● **PROMPT**
Repeat exactly the line with "R209: 13k (5V, GND) -> 13k (5V, W9)" and each line after it to the end of the data below; pictures stay out.

● **Version comparison data**
↓↓↓
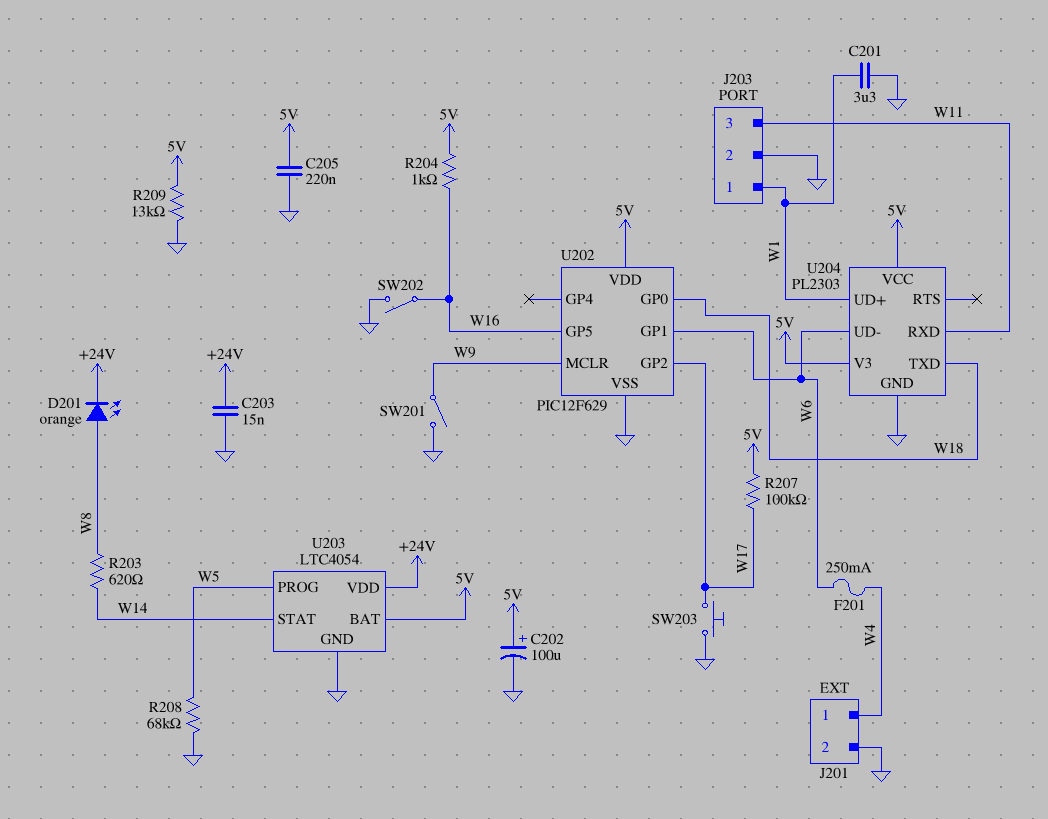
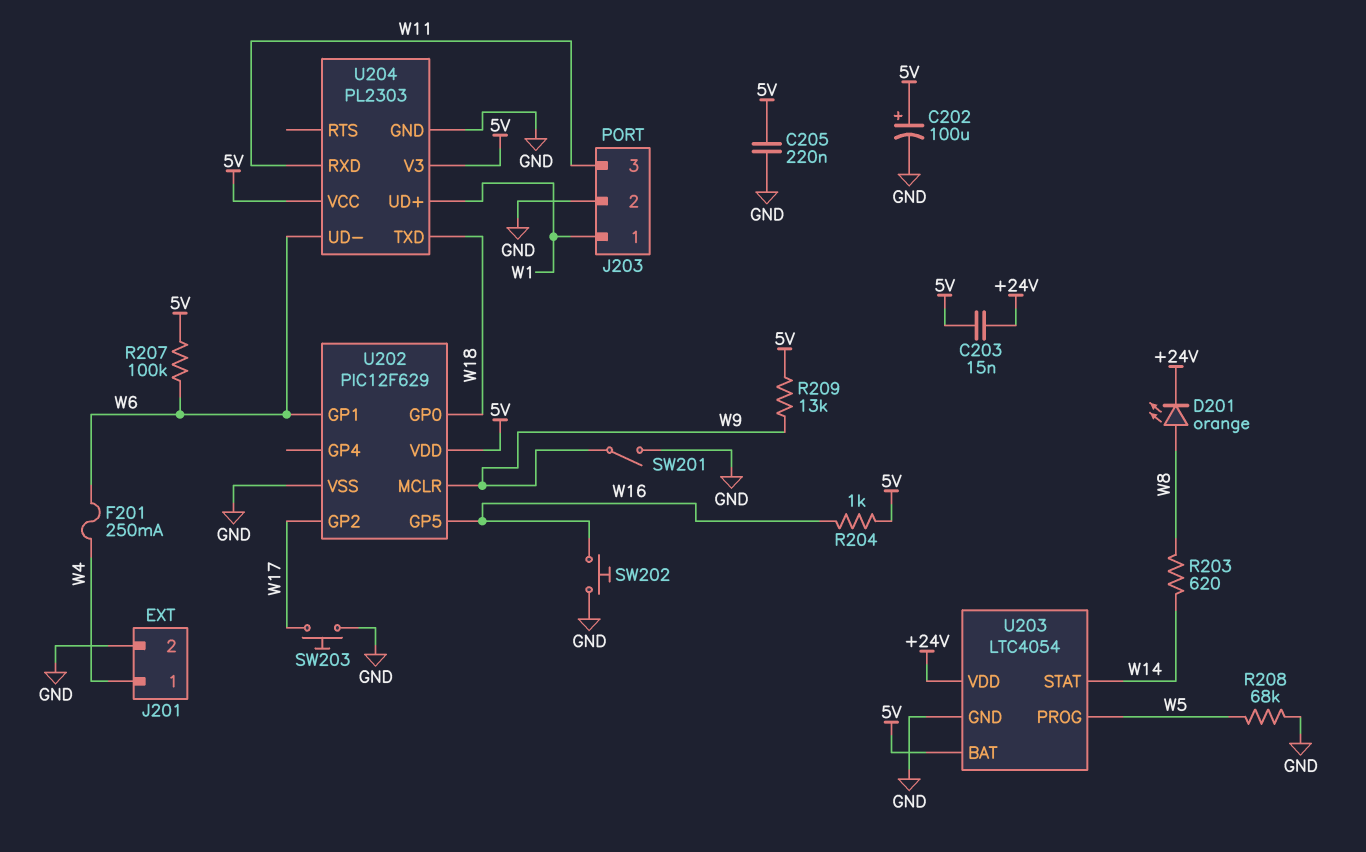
C201: 3.3uF (GND, W1) -> none
C203: 15nF (+24V, GND) -> 15nF (+24V, 5V)
R207: 100k (5V, W17) -> 100k (5V, W6)
R209: 13k (5V, GND) -> 13k (5V, W9)
SW202: switch (GND, W16) -> button (GND, W16)

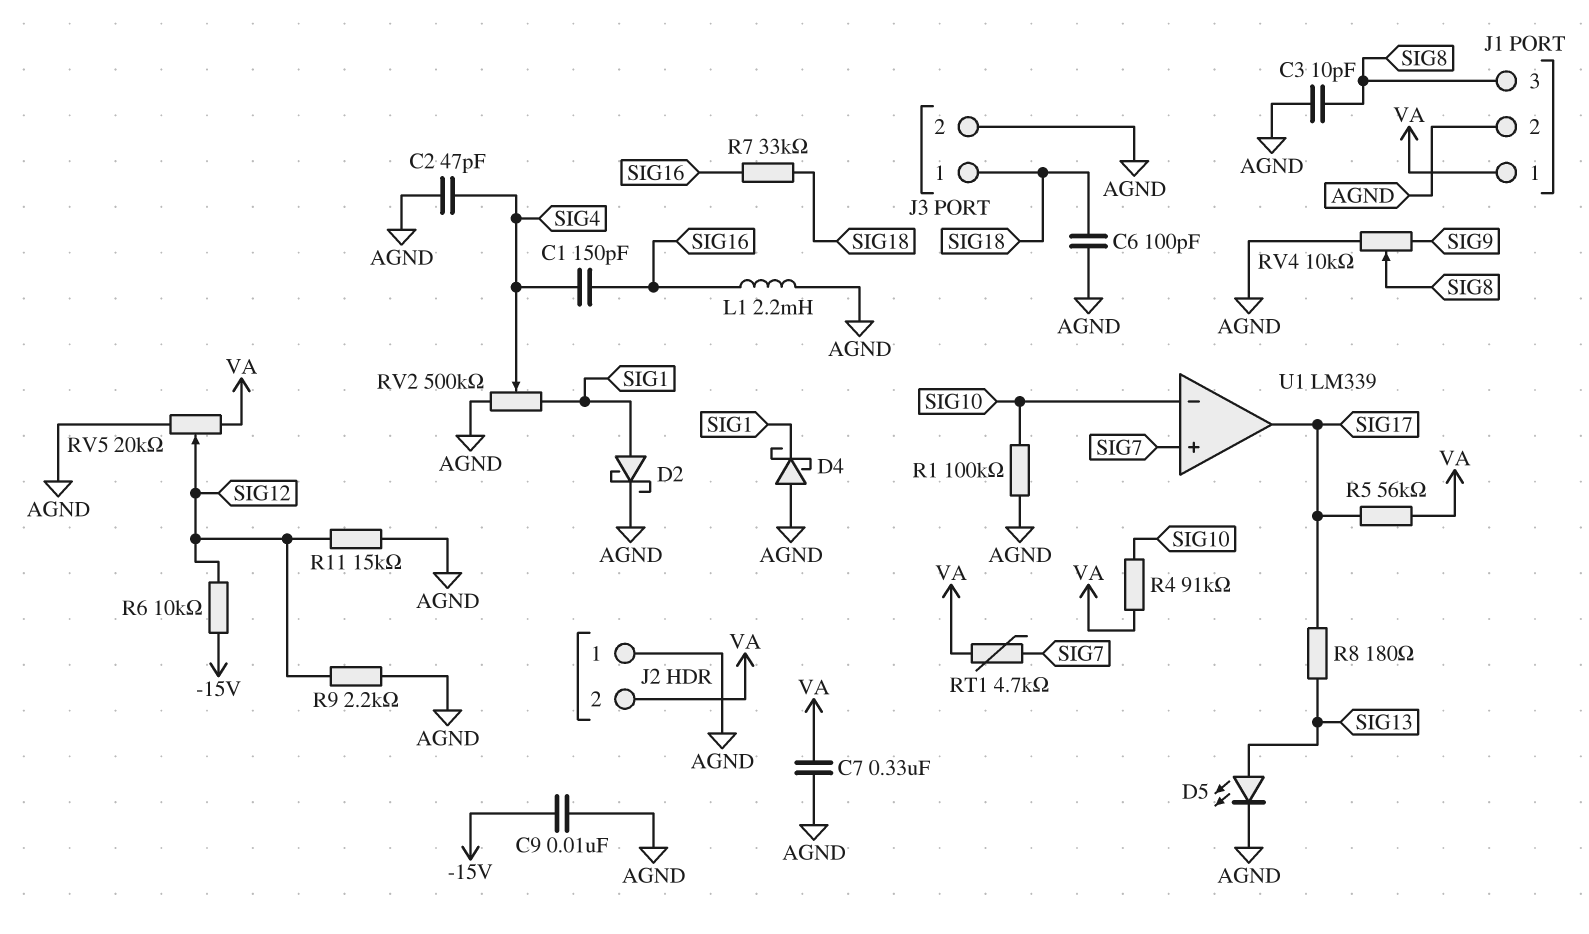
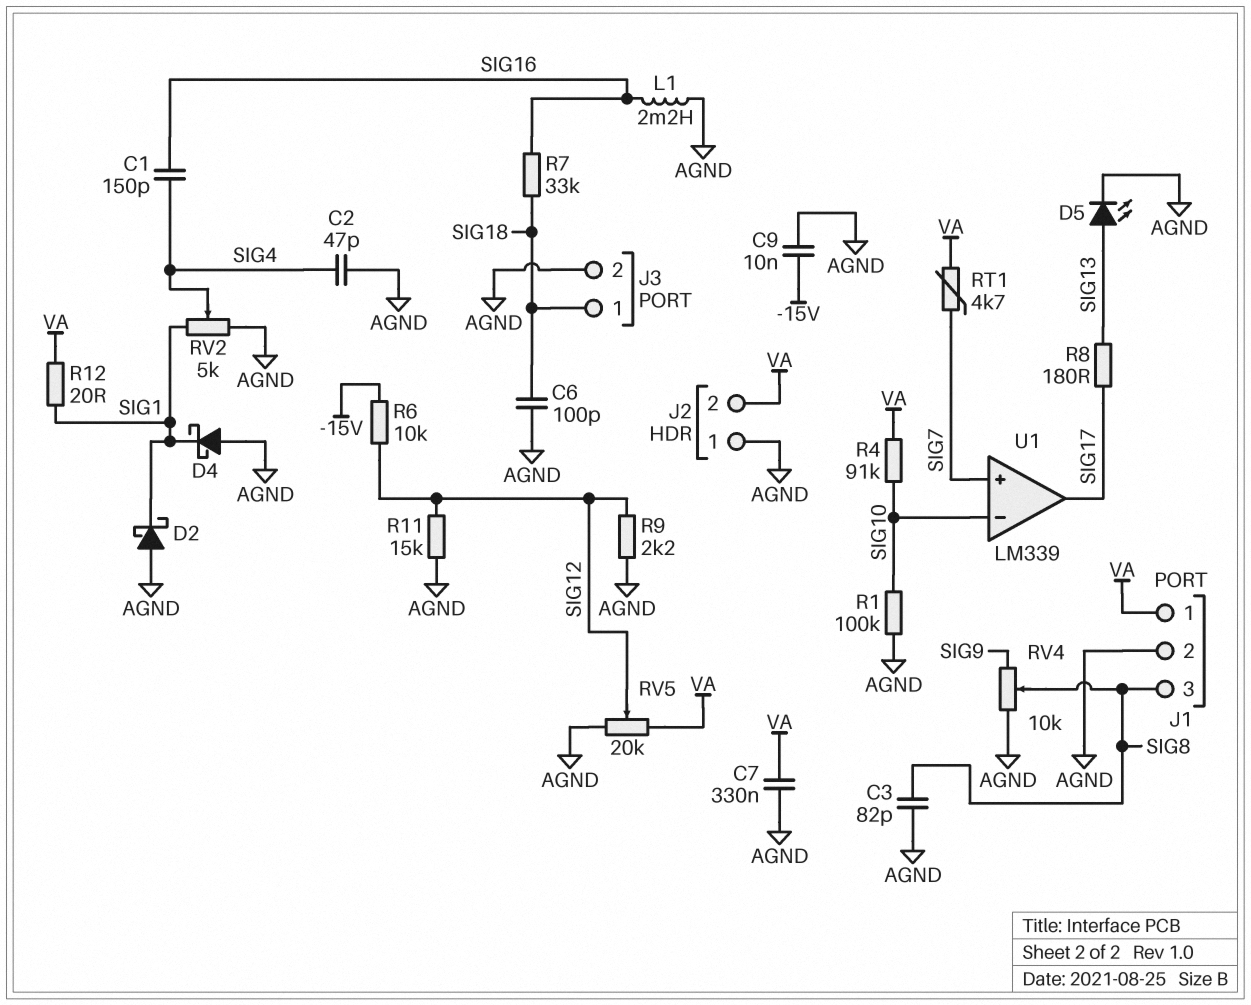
C3: 10pF (AGND, SIG8) -> 82pF (AGND, SIG8)
D2: schottky (A SIG1, K AGND) -> schottky (A AGND, K SIG1)
R5: 56k (SIG17, VA) -> none
R12: none -> 20 (SIG1, VA)
RV2: 500k (AGND, SIG1, wiper SIG4) -> 5k (AGND, SIG1, wiper SIG4)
↑↑↑
● **RESULT**
R209: 13k (5V, GND) -> 13k (5V, W9)
SW202: switch (GND, W16) -> button (GND, W16)

C3: 10pF (AGND, SIG8) -> 82pF (AGND, SIG8)
D2: schottky (A SIG1, K AGND) -> schottky (A AGND, K SIG1)
R5: 56k (SIG17, VA) -> none
R12: none -> 20 (SIG1, VA)
RV2: 500k (AGND, SIG1, wiper SIG4) -> 5k (AGND, SIG1, wiper SIG4)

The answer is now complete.